:: Action item ::
What is needed is a verbatim copy of the data, minus the pictures.

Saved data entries
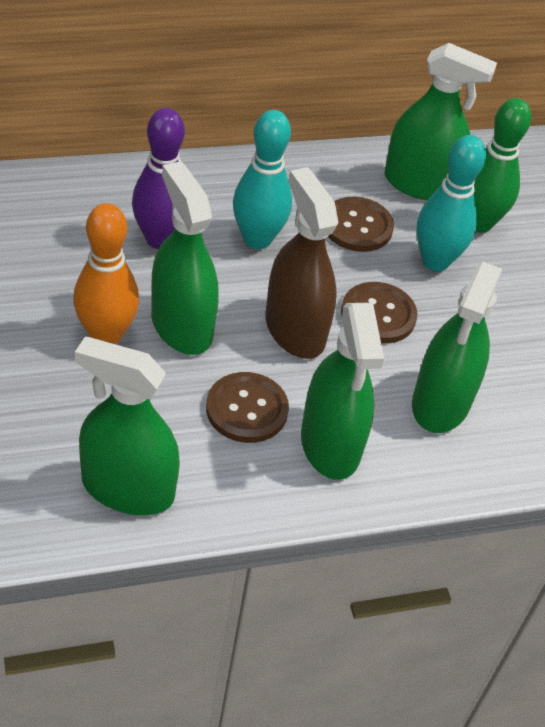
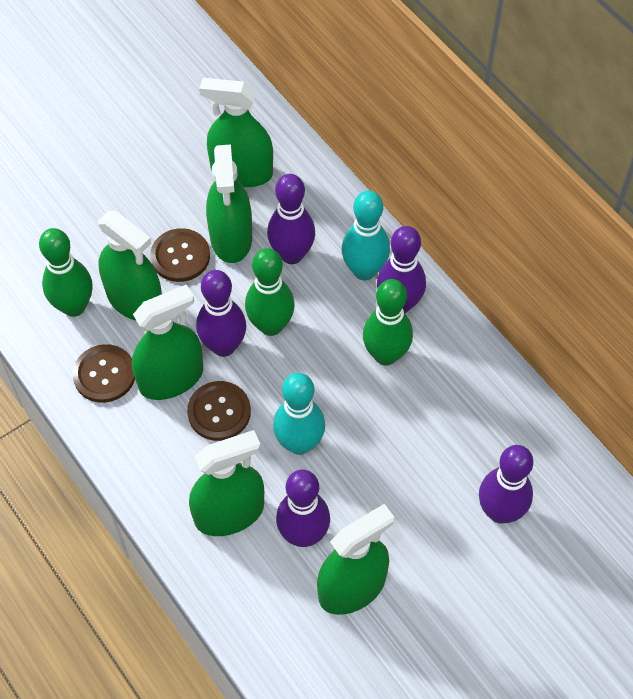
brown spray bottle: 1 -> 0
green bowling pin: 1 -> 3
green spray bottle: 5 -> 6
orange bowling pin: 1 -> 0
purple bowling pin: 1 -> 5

:: Solution to this exercise ::
brown spray bottle: 1 -> 0
green bowling pin: 1 -> 3
green spray bottle: 5 -> 6
orange bowling pin: 1 -> 0
purple bowling pin: 1 -> 5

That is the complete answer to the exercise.